**** The input

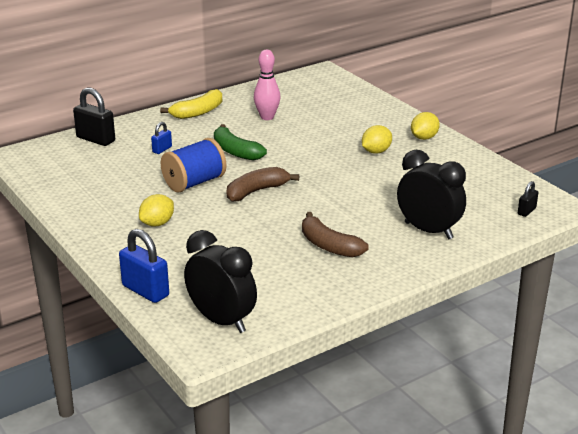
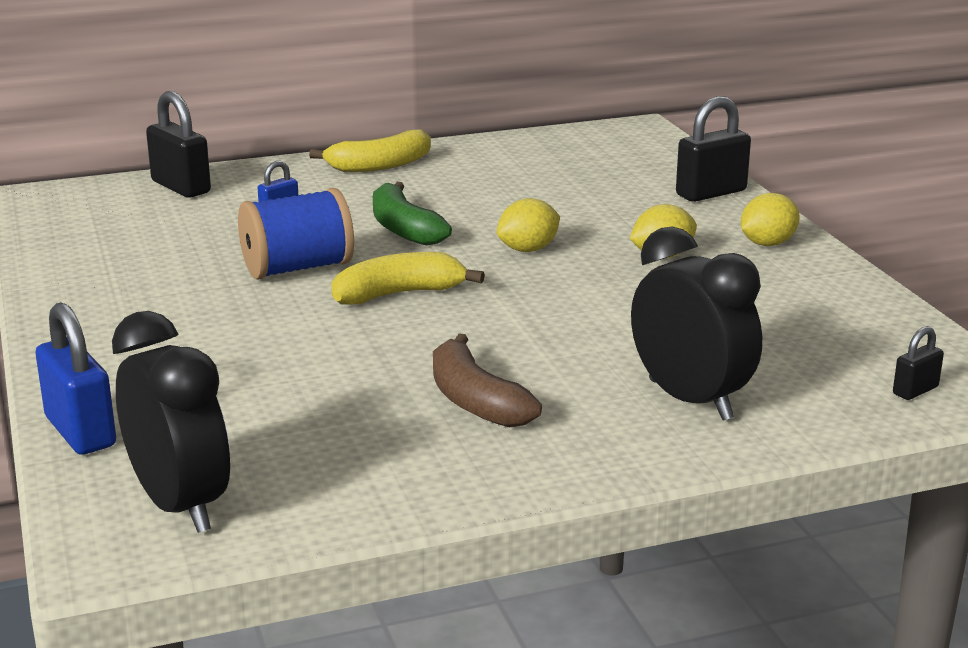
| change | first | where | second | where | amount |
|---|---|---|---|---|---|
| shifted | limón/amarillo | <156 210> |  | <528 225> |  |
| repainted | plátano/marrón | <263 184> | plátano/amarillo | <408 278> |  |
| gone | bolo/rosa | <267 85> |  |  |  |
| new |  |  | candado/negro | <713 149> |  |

********

> [What this task involves] The lines you need are those containing "amarillo"; find them in the records and copy them.

> [Written solution]
| shifted | limón/amarillo | <156 210> |  | <528 225> |  |
| repainted | plátano/marrón | <263 184> | plátano/amarillo | <408 278> |  |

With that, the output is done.